WHAT TO WORK ON = Set down exactly the lines below, starting at the one that contains "LCD1 pin SCL: D13 -> A5" and ending at the one that contains "PIXELS1 pin DIN: D5 -> D12", with both of those lines included and nothing else.

RECORDS FOR THE TASK =
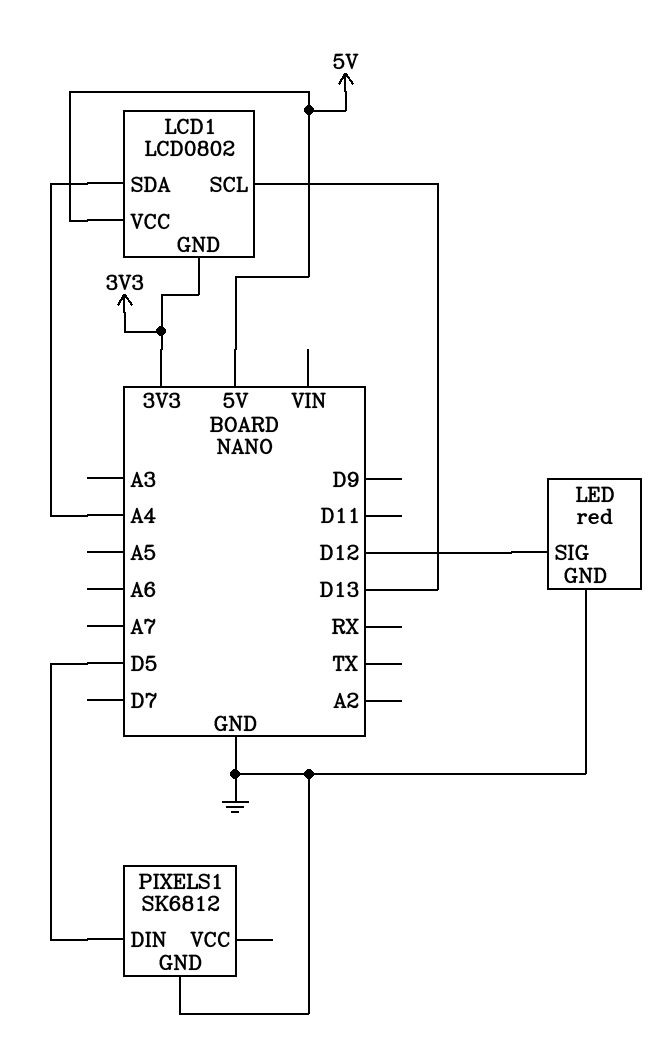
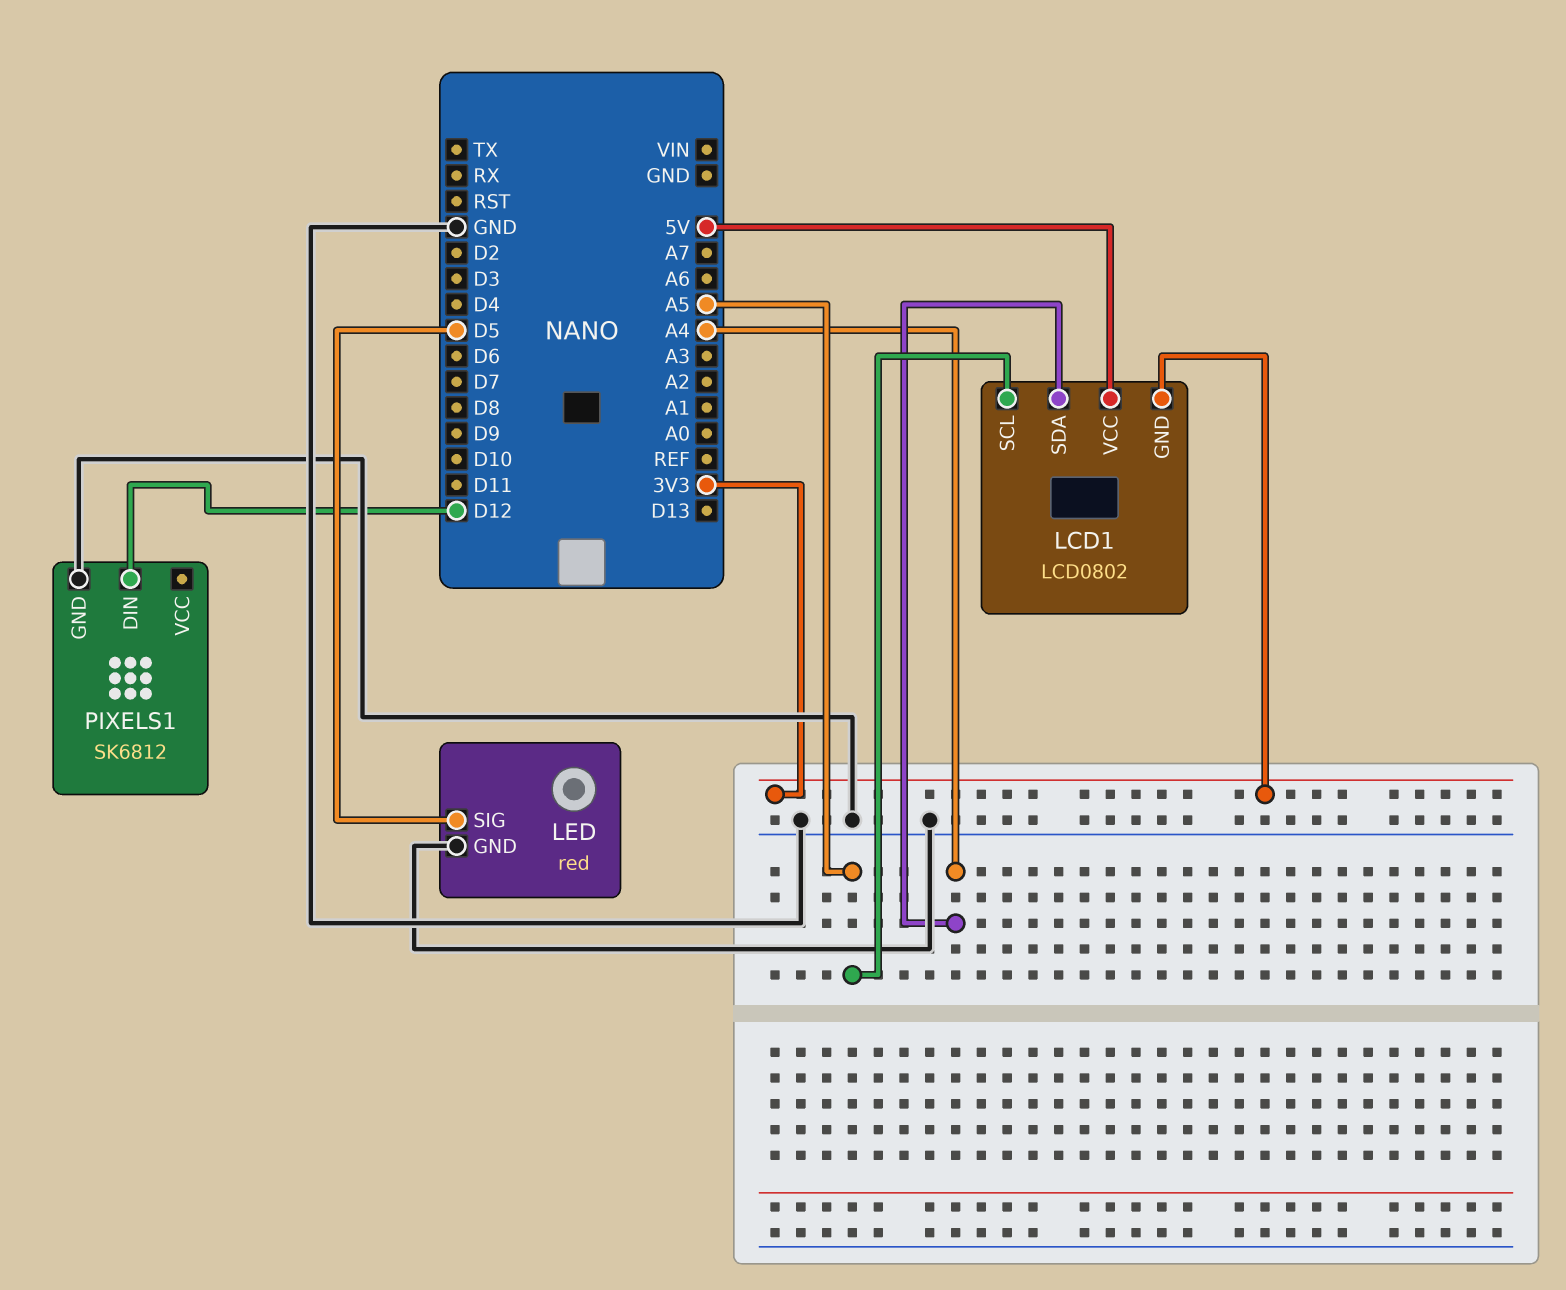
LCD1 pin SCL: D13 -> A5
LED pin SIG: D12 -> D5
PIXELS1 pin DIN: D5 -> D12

==

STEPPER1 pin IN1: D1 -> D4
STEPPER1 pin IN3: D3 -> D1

OUTPUT =
LCD1 pin SCL: D13 -> A5
LED pin SIG: D12 -> D5
PIXELS1 pin DIN: D5 -> D12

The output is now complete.